An exact copy of every record, with no pictures, please.
======== SOURCE MATERIAL
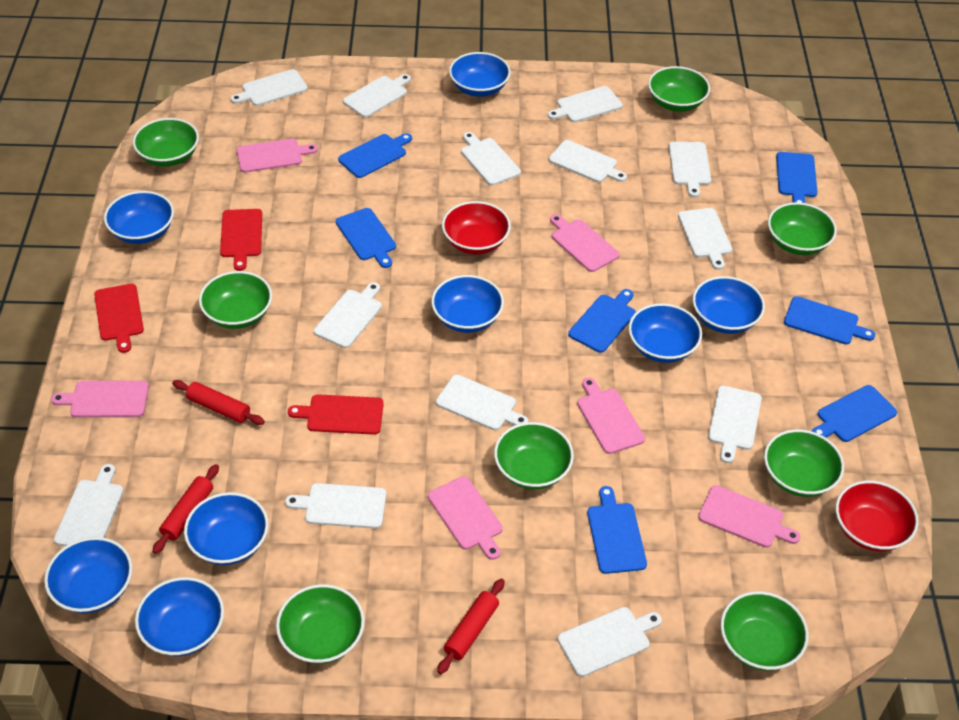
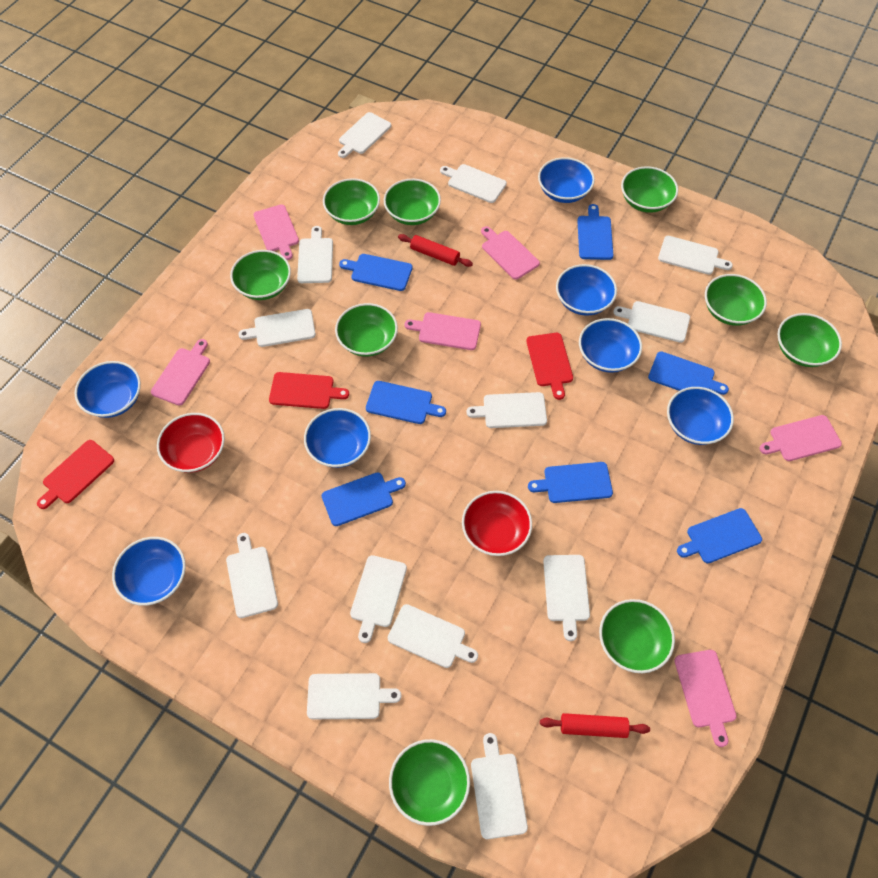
blue bowl: 8 -> 7
green bowl: 8 -> 9
red rolling pin: 3 -> 2

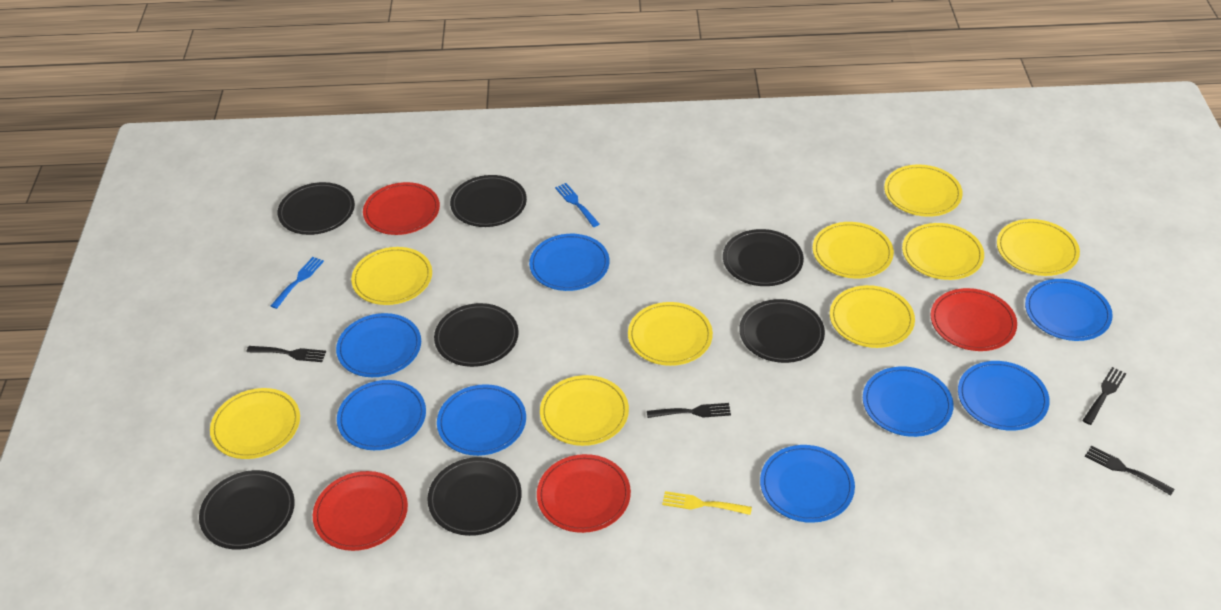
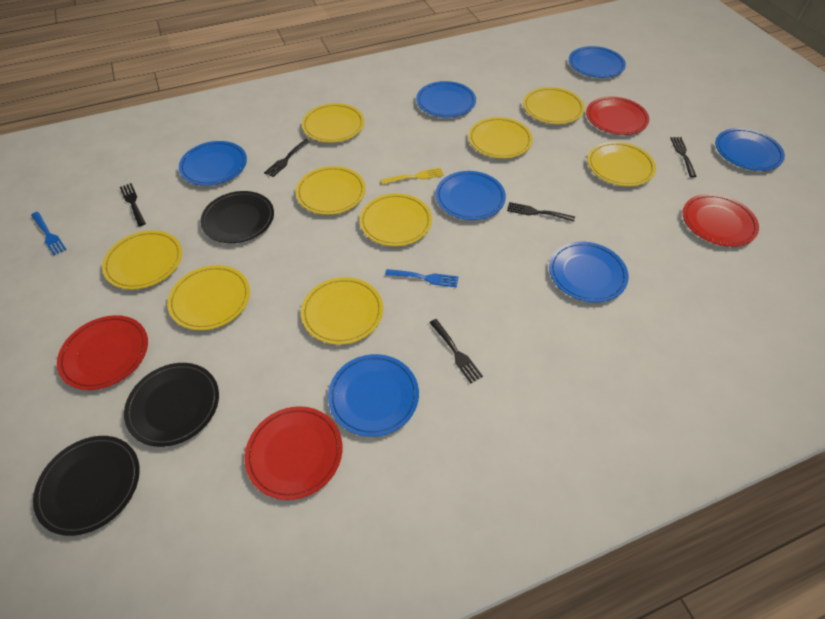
black fork: 4 -> 5
black plate: 7 -> 3
blue plate: 8 -> 7

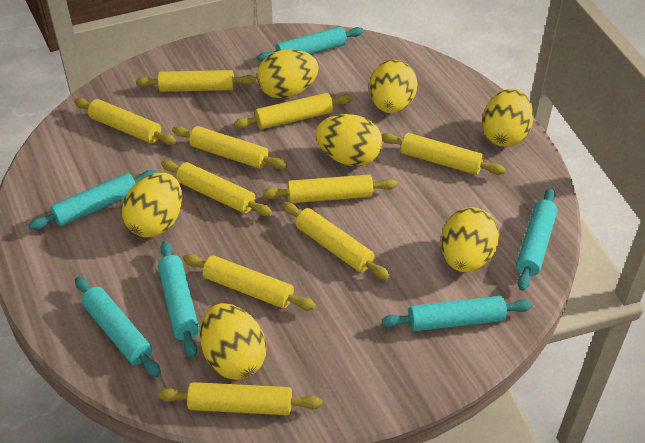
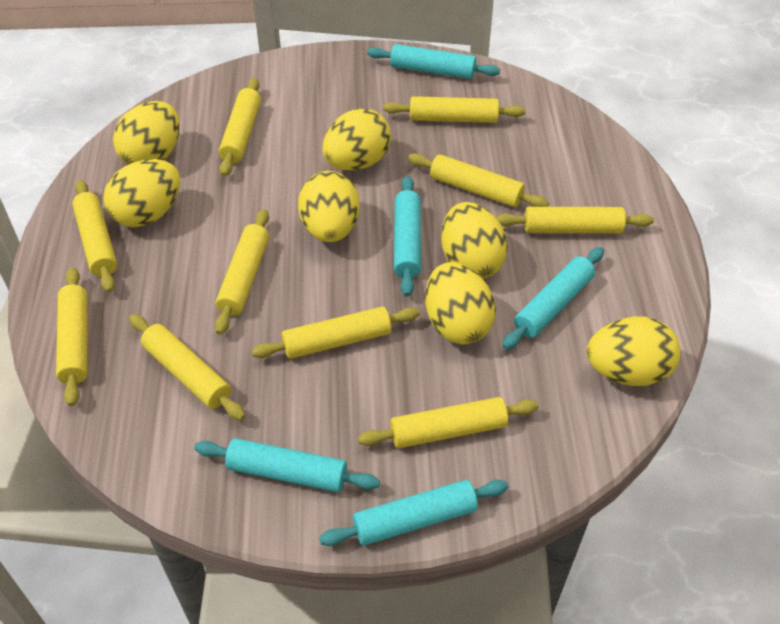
turquoise rolling pin: 6 -> 5

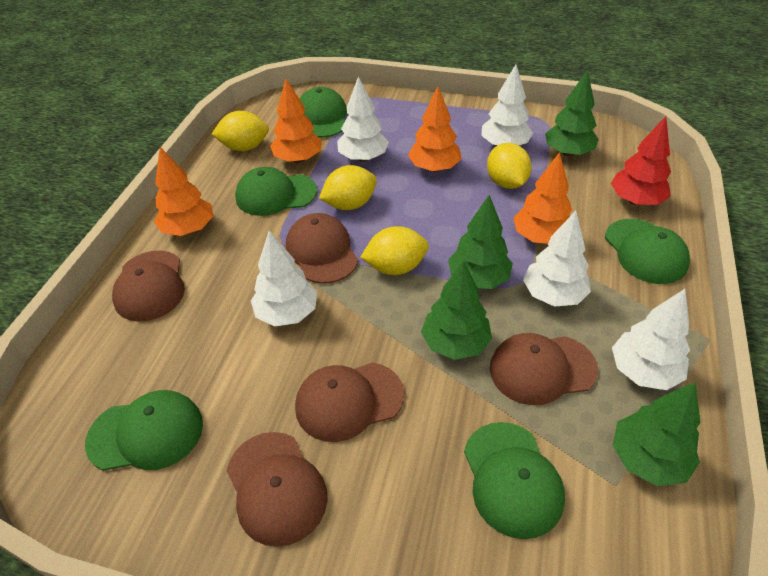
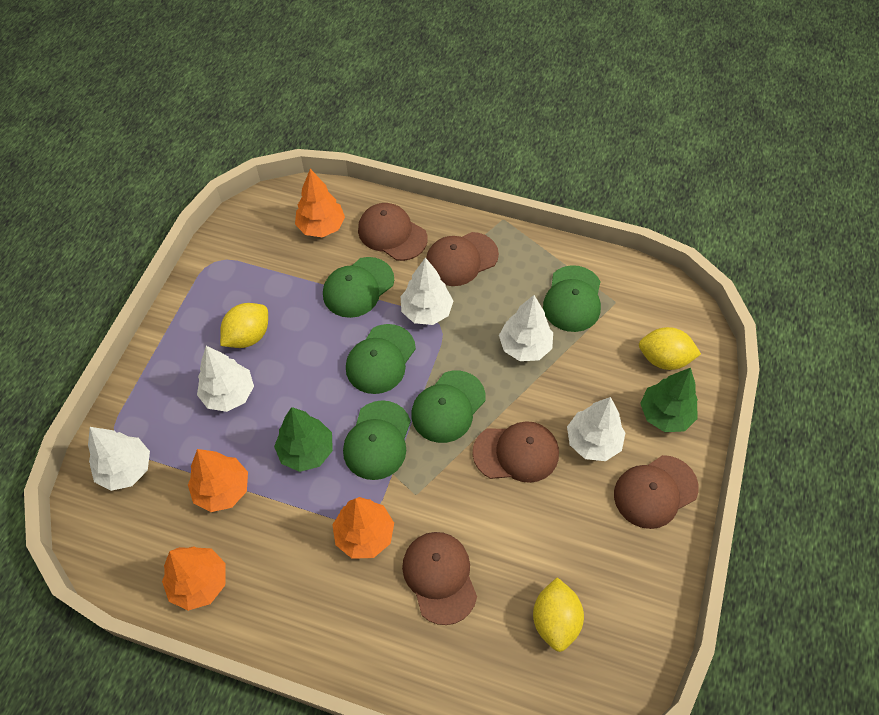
green tree: 4 -> 2
red tree: 1 -> 0
yellow lemon: 4 -> 3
================
SOLUTION
blue bowl: 8 -> 7
green bowl: 8 -> 9
red rolling pin: 3 -> 2

black fork: 4 -> 5
black plate: 7 -> 3
blue plate: 8 -> 7

turquoise rolling pin: 6 -> 5

green tree: 4 -> 2
red tree: 1 -> 0
yellow lemon: 4 -> 3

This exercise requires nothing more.